## DATA SECTION
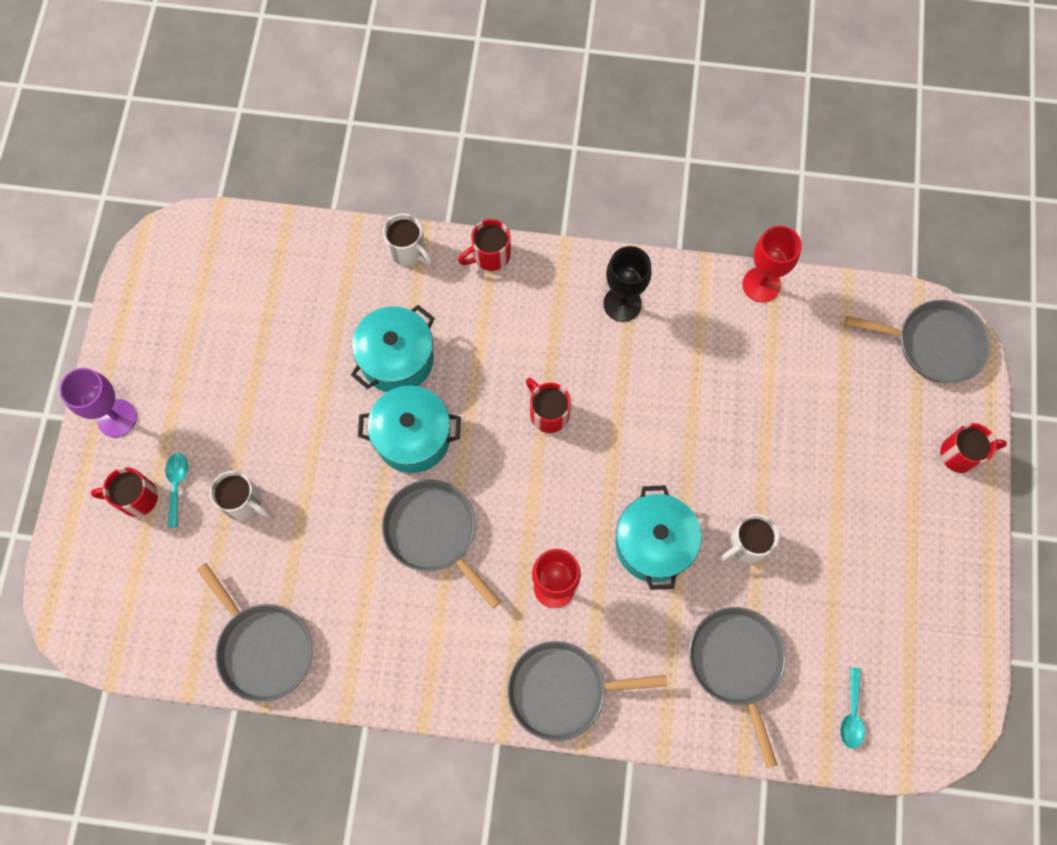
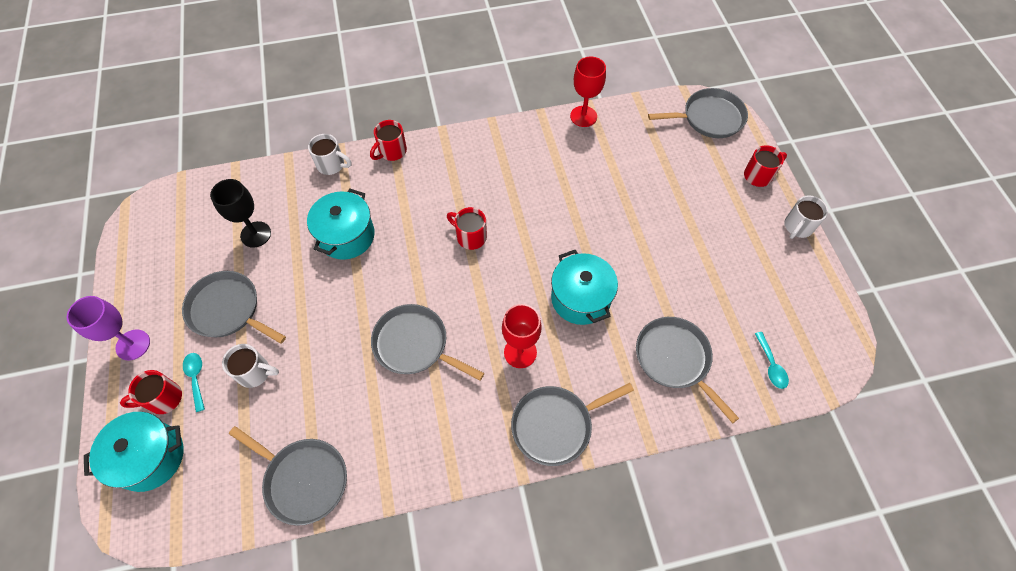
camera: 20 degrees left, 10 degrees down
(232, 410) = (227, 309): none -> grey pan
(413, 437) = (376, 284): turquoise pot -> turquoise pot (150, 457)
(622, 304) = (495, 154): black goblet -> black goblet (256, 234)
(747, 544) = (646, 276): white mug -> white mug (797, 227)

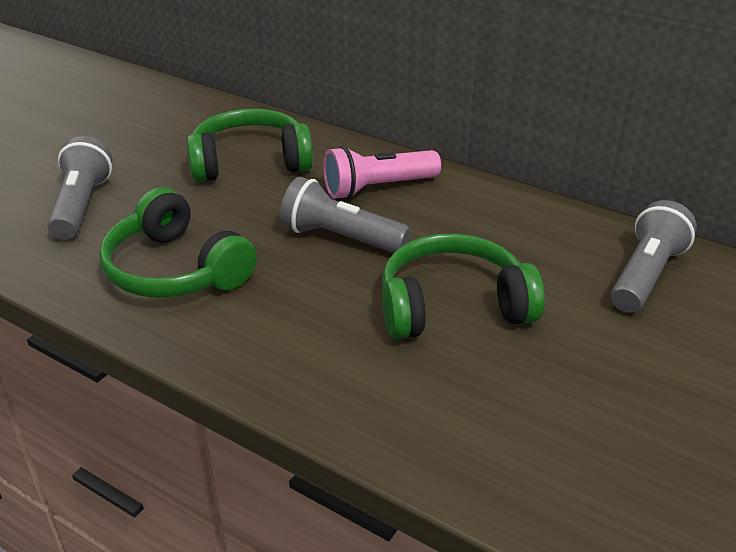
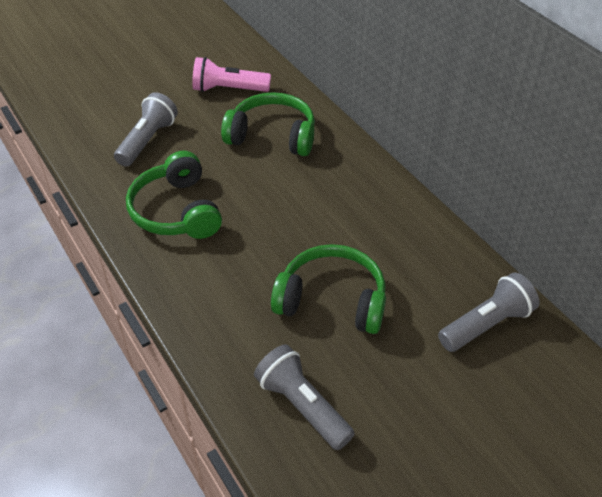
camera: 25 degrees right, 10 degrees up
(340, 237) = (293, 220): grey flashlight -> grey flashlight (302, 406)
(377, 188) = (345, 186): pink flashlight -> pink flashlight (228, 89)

## WHAT IS REQUIRED
Pull out all lines in the data above that include "degrees".

## OUTPUT FOR THIS TASK
camera: 20 degrees left, 10 degrees down
camera: 25 degrees right, 10 degrees up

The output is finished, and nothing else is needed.